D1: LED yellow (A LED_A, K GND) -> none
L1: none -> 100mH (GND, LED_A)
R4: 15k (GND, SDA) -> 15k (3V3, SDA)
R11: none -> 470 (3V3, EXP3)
━━━━━━━━
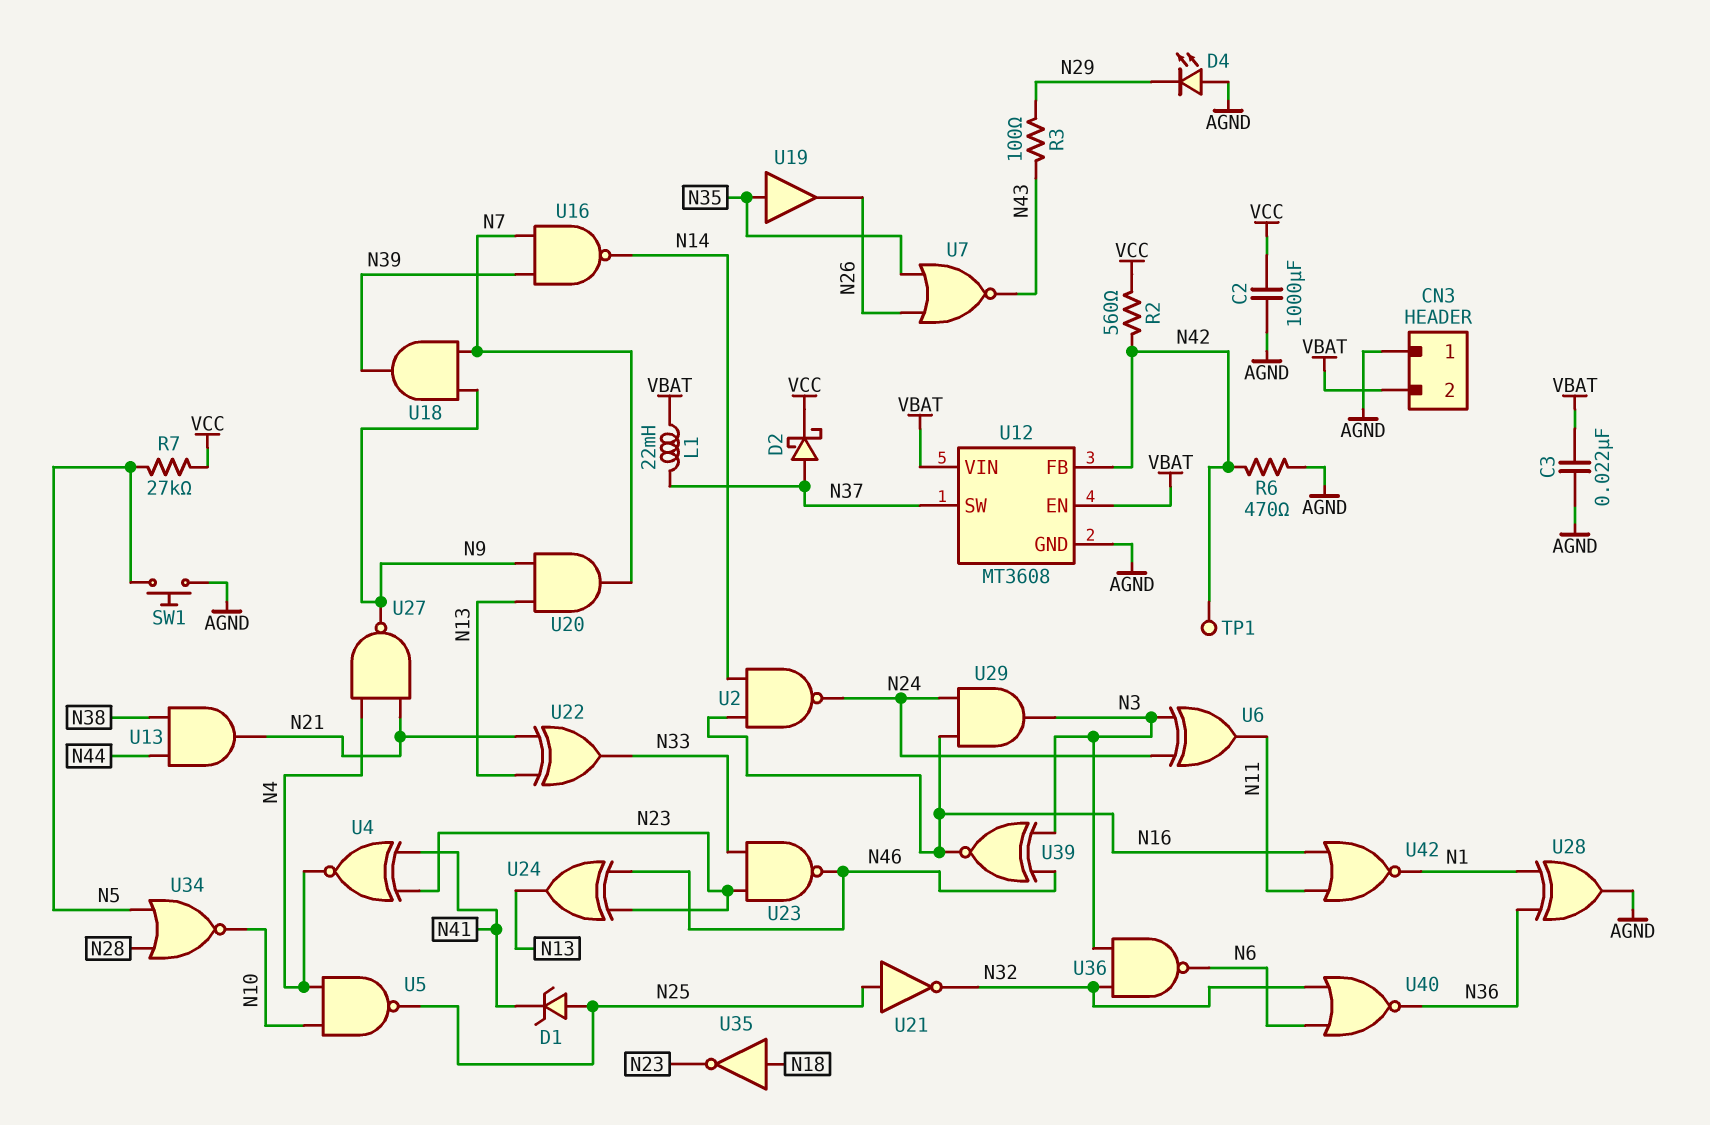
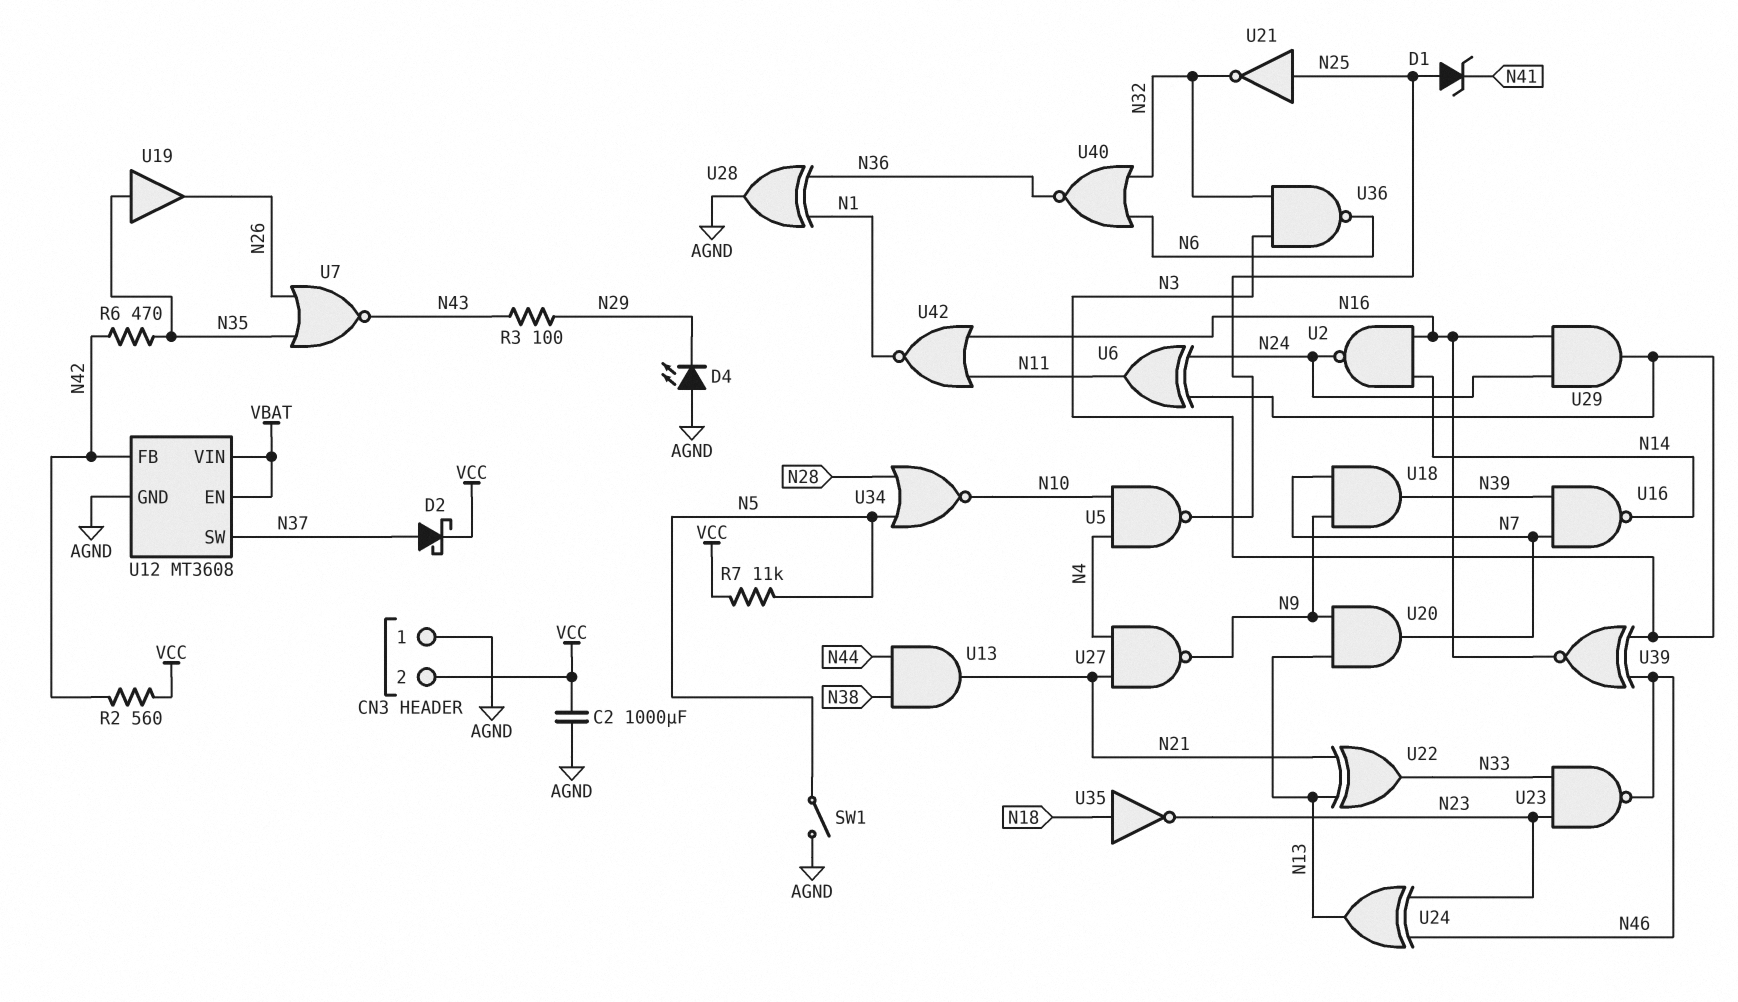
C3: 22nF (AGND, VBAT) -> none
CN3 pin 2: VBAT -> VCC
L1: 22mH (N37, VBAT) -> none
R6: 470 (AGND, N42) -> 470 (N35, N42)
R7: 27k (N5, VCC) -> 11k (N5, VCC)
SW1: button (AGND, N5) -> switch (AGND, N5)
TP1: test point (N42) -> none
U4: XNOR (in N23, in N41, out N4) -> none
━━━━━━━━
# ACTIVITY
An exact copy of the lines above, from the one containing "D1: LED yellow (A LED_A, K GND) -> none" through the one containing "R11: none -> 470 (3V3, EXP3)", is the whole of the answer.

# ANSWER
D1: LED yellow (A LED_A, K GND) -> none
L1: none -> 100mH (GND, LED_A)
R4: 15k (GND, SDA) -> 15k (3V3, SDA)
R11: none -> 470 (3V3, EXP3)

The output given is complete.